◆ Task objective:
Write out the entries again exactly as they are given.

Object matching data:

········

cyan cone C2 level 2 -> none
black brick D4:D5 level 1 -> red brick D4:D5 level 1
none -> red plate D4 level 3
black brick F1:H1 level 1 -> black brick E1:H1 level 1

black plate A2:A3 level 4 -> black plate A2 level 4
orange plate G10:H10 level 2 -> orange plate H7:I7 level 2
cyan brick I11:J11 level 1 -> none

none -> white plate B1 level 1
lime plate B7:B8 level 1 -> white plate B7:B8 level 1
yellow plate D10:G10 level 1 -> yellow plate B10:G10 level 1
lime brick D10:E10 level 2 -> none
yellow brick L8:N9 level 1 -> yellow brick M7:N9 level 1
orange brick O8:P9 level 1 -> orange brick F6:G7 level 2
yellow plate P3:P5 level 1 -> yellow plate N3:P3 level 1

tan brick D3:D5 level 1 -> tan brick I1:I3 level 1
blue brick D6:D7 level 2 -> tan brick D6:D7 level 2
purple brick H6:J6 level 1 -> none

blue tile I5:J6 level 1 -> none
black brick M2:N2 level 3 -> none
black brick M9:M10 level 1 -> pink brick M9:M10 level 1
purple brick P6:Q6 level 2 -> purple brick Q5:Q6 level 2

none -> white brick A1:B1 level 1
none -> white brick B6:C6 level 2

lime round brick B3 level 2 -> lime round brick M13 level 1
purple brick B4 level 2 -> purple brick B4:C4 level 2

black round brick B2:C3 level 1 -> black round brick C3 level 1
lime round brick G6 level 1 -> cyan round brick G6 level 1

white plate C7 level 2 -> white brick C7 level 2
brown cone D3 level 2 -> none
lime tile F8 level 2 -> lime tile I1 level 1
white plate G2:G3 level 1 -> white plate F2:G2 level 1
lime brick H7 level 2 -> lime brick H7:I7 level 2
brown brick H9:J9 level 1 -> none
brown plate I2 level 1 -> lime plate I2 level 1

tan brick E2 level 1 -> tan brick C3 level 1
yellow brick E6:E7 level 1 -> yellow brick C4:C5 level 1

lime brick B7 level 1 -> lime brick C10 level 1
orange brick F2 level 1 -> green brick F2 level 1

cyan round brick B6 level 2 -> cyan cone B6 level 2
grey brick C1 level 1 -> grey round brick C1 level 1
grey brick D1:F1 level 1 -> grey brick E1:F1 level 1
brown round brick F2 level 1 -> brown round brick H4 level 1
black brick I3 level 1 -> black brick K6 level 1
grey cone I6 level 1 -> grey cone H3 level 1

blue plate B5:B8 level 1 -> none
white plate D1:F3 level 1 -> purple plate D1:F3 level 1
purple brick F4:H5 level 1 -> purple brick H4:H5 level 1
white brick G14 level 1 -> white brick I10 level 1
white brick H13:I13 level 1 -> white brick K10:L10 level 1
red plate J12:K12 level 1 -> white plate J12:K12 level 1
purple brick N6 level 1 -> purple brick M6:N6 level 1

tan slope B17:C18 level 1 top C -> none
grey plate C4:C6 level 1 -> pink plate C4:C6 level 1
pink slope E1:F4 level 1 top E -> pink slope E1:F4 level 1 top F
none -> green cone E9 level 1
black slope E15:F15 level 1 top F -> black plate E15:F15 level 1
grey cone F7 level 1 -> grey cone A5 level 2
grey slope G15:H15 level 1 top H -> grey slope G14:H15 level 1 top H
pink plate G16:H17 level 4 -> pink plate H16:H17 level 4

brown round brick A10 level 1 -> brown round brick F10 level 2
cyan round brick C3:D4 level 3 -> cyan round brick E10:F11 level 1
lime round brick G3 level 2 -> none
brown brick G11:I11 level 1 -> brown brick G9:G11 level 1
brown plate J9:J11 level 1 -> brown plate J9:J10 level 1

········

◆ Result:
cyan cone C2 level 2 -> none
black brick D4:D5 level 1 -> red brick D4:D5 level 1
none -> red plate D4 level 3
black brick F1:H1 level 1 -> black brick E1:H1 level 1

black plate A2:A3 level 4 -> black plate A2 level 4
orange plate G10:H10 level 2 -> orange plate H7:I7 level 2
cyan brick I11:J11 level 1 -> none

none -> white plate B1 level 1
lime plate B7:B8 level 1 -> white plate B7:B8 level 1
yellow plate D10:G10 level 1 -> yellow plate B10:G10 level 1
lime brick D10:E10 level 2 -> none
yellow brick L8:N9 level 1 -> yellow brick M7:N9 level 1
orange brick O8:P9 level 1 -> orange brick F6:G7 level 2
yellow plate P3:P5 level 1 -> yellow plate N3:P3 level 1

tan brick D3:D5 level 1 -> tan brick I1:I3 level 1
blue brick D6:D7 level 2 -> tan brick D6:D7 level 2
purple brick H6:J6 level 1 -> none

blue tile I5:J6 level 1 -> none
black brick M2:N2 level 3 -> none
black brick M9:M10 level 1 -> pink brick M9:M10 level 1
purple brick P6:Q6 level 2 -> purple brick Q5:Q6 level 2

none -> white brick A1:B1 level 1
none -> white brick B6:C6 level 2

lime round brick B3 level 2 -> lime round brick M13 level 1
purple brick B4 level 2 -> purple brick B4:C4 level 2

black round brick B2:C3 level 1 -> black round brick C3 level 1
lime round brick G6 level 1 -> cyan round brick G6 level 1

white plate C7 level 2 -> white brick C7 level 2
brown cone D3 level 2 -> none
lime tile F8 level 2 -> lime tile I1 level 1
white plate G2:G3 level 1 -> white plate F2:G2 level 1
lime brick H7 level 2 -> lime brick H7:I7 level 2
brown brick H9:J9 level 1 -> none
brown plate I2 level 1 -> lime plate I2 level 1

tan brick E2 level 1 -> tan brick C3 level 1
yellow brick E6:E7 level 1 -> yellow brick C4:C5 level 1

lime brick B7 level 1 -> lime brick C10 level 1
orange brick F2 level 1 -> green brick F2 level 1

cyan round brick B6 level 2 -> cyan cone B6 level 2
grey brick C1 level 1 -> grey round brick C1 level 1
grey brick D1:F1 level 1 -> grey brick E1:F1 level 1
brown round brick F2 level 1 -> brown round brick H4 level 1
black brick I3 level 1 -> black brick K6 level 1
grey cone I6 level 1 -> grey cone H3 level 1

blue plate B5:B8 level 1 -> none
white plate D1:F3 level 1 -> purple plate D1:F3 level 1
purple brick F4:H5 level 1 -> purple brick H4:H5 level 1
white brick G14 level 1 -> white brick I10 level 1
white brick H13:I13 level 1 -> white brick K10:L10 level 1
red plate J12:K12 level 1 -> white plate J12:K12 level 1
purple brick N6 level 1 -> purple brick M6:N6 level 1

tan slope B17:C18 level 1 top C -> none
grey plate C4:C6 level 1 -> pink plate C4:C6 level 1
pink slope E1:F4 level 1 top E -> pink slope E1:F4 level 1 top F
none -> green cone E9 level 1
black slope E15:F15 level 1 top F -> black plate E15:F15 level 1
grey cone F7 level 1 -> grey cone A5 level 2
grey slope G15:H15 level 1 top H -> grey slope G14:H15 level 1 top H
pink plate G16:H17 level 4 -> pink plate H16:H17 level 4

brown round brick A10 level 1 -> brown round brick F10 level 2
cyan round brick C3:D4 level 3 -> cyan round brick E10:F11 level 1
lime round brick G3 level 2 -> none
brown brick G11:I11 level 1 -> brown brick G9:G11 level 1
brown plate J9:J11 level 1 -> brown plate J9:J10 level 1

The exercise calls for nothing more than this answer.